→ **WHAT NEEDS TO BE DONE**
Copy, please, the line with "none -> tan brick G2:I2 level 2" and each line that follows it through the end of the data below, exactly as given and without pictures.

→ **MATERIAL FOR THE TASK**
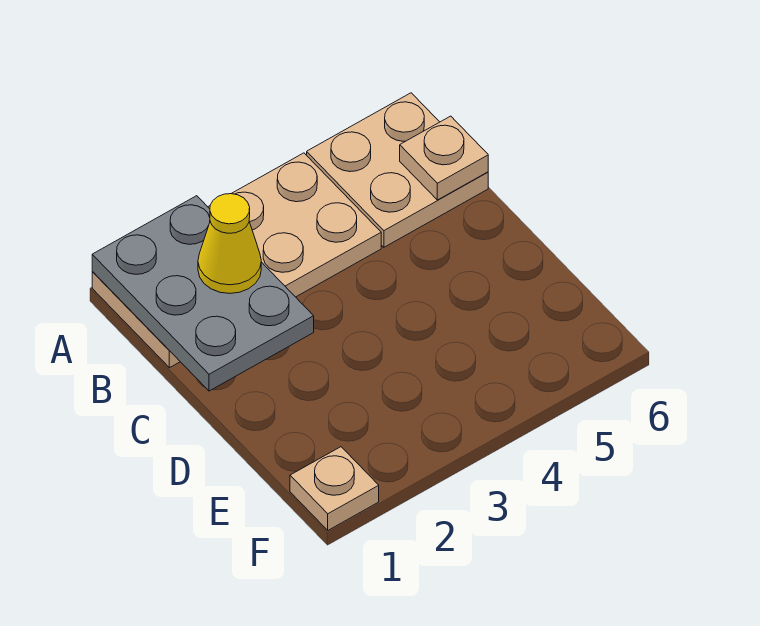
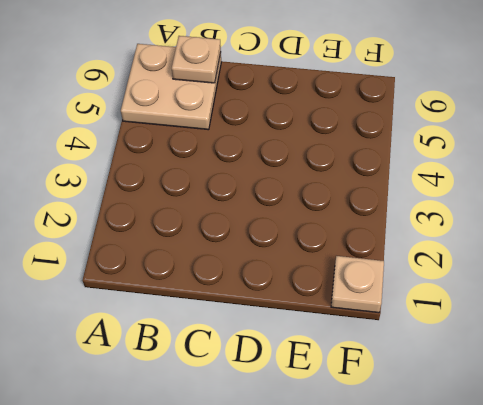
none -> tan plate A1:B4 level 1
none -> grey plate A1:C2 level 2

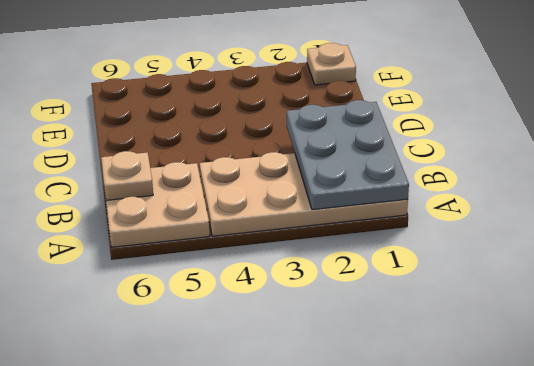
none -> yellow cone B2 level 3

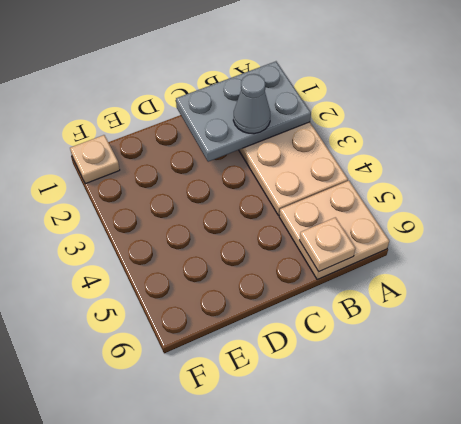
grey cone B2 level 3 -> yellow cone B2 level 3

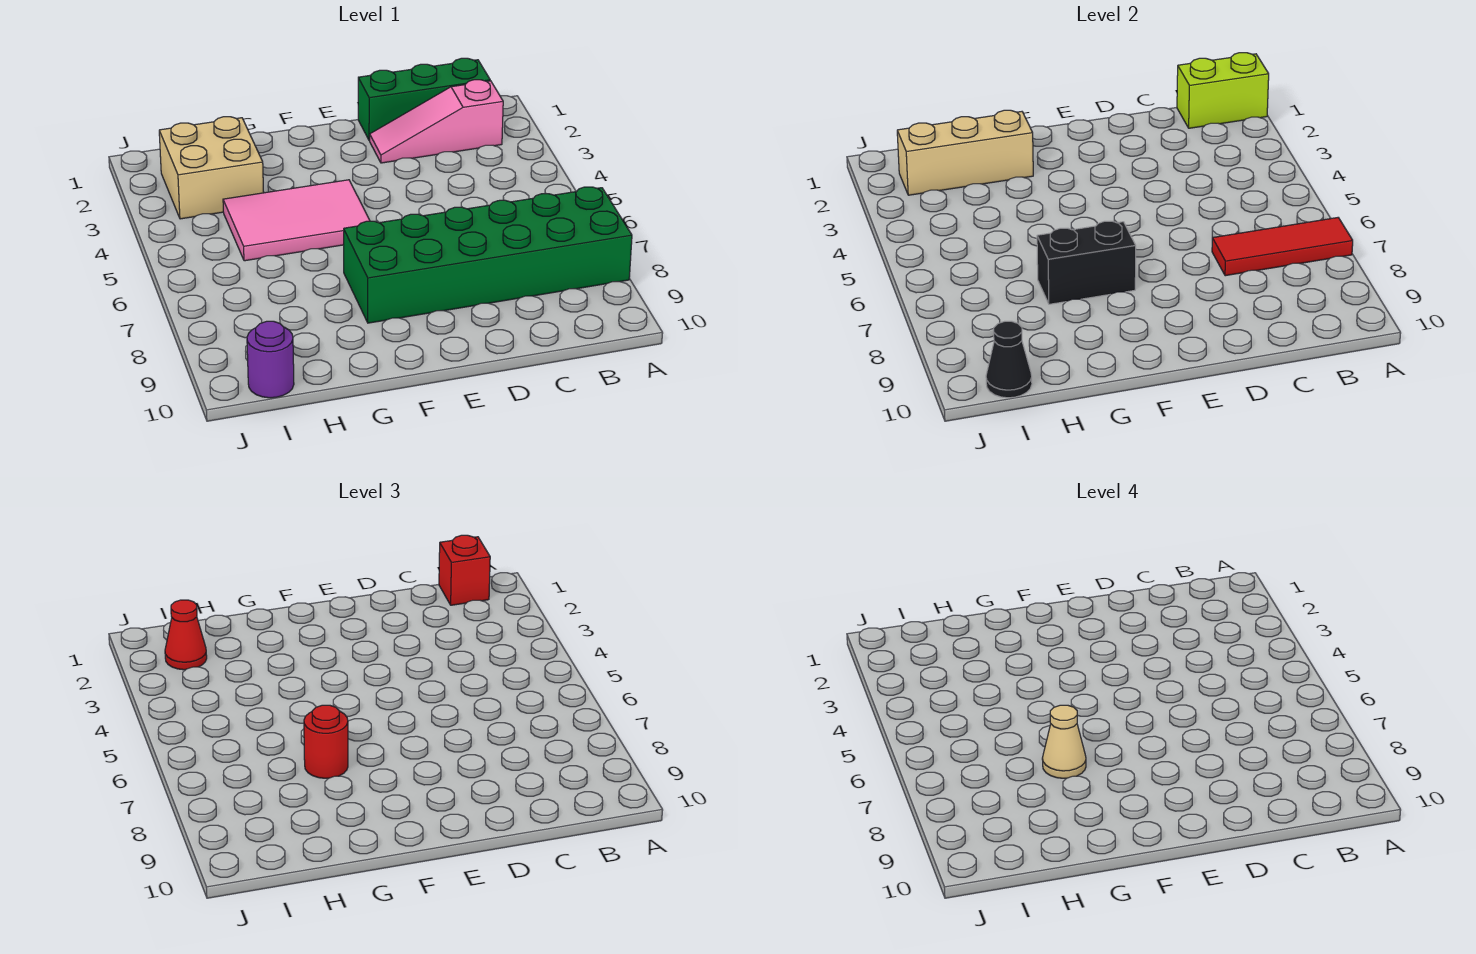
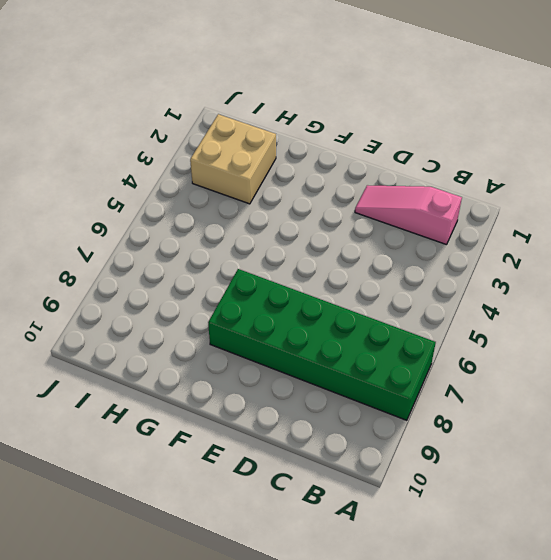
none -> green brick B1:D1 level 1
none -> pink tile F4:H5 level 1
none -> purple round brick I10 level 1

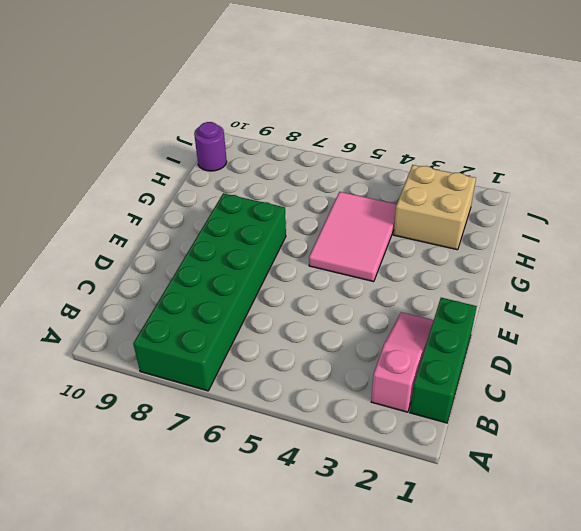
none -> lime brick A1:B1 level 2
none -> red tile A7:C7 level 2
none -> black brick F7:G7 level 2

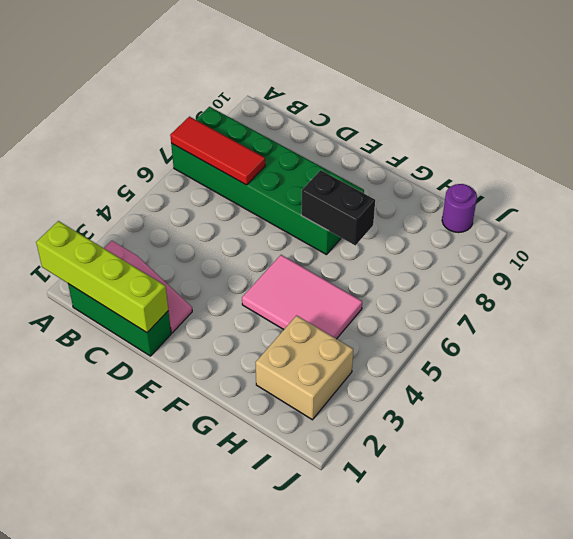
lime brick A1:D1 level 2 -> lime brick A1:B1 level 2
none -> tan brick G2:I2 level 2
none -> black cone I10 level 2
none -> red brick B1 level 3

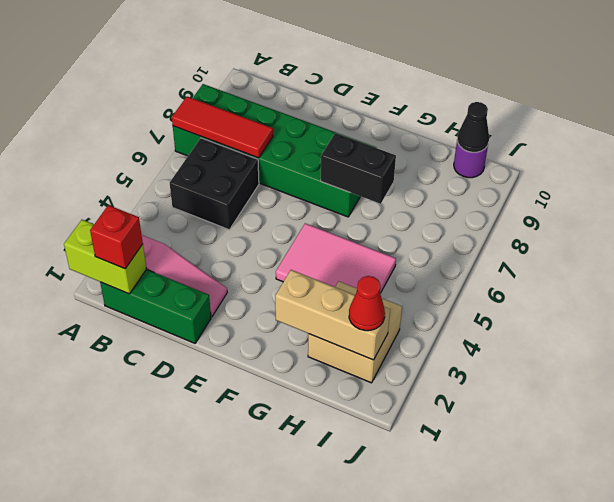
black brick B5:C6 level 1 -> none
none -> red round brick G7 level 3
none -> tan cone G7 level 4

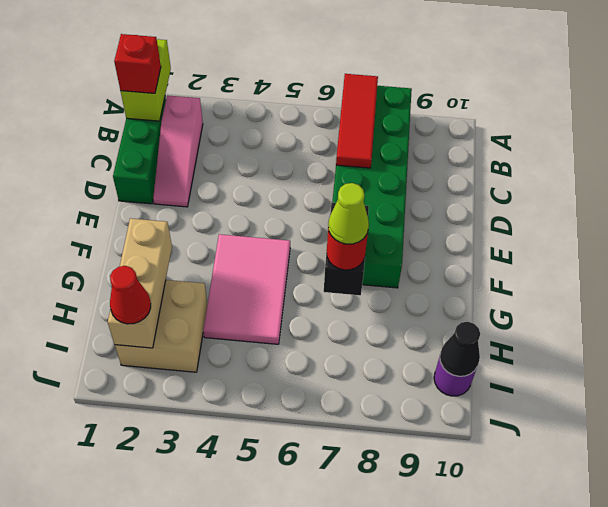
lime cone G7 level 4 -> tan cone G7 level 4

→ **EXERCISE OUTPUT**
none -> tan brick G2:I2 level 2
none -> black cone I10 level 2
none -> red brick B1 level 3

black brick B5:C6 level 1 -> none
none -> red round brick G7 level 3
none -> tan cone G7 level 4

lime cone G7 level 4 -> tan cone G7 level 4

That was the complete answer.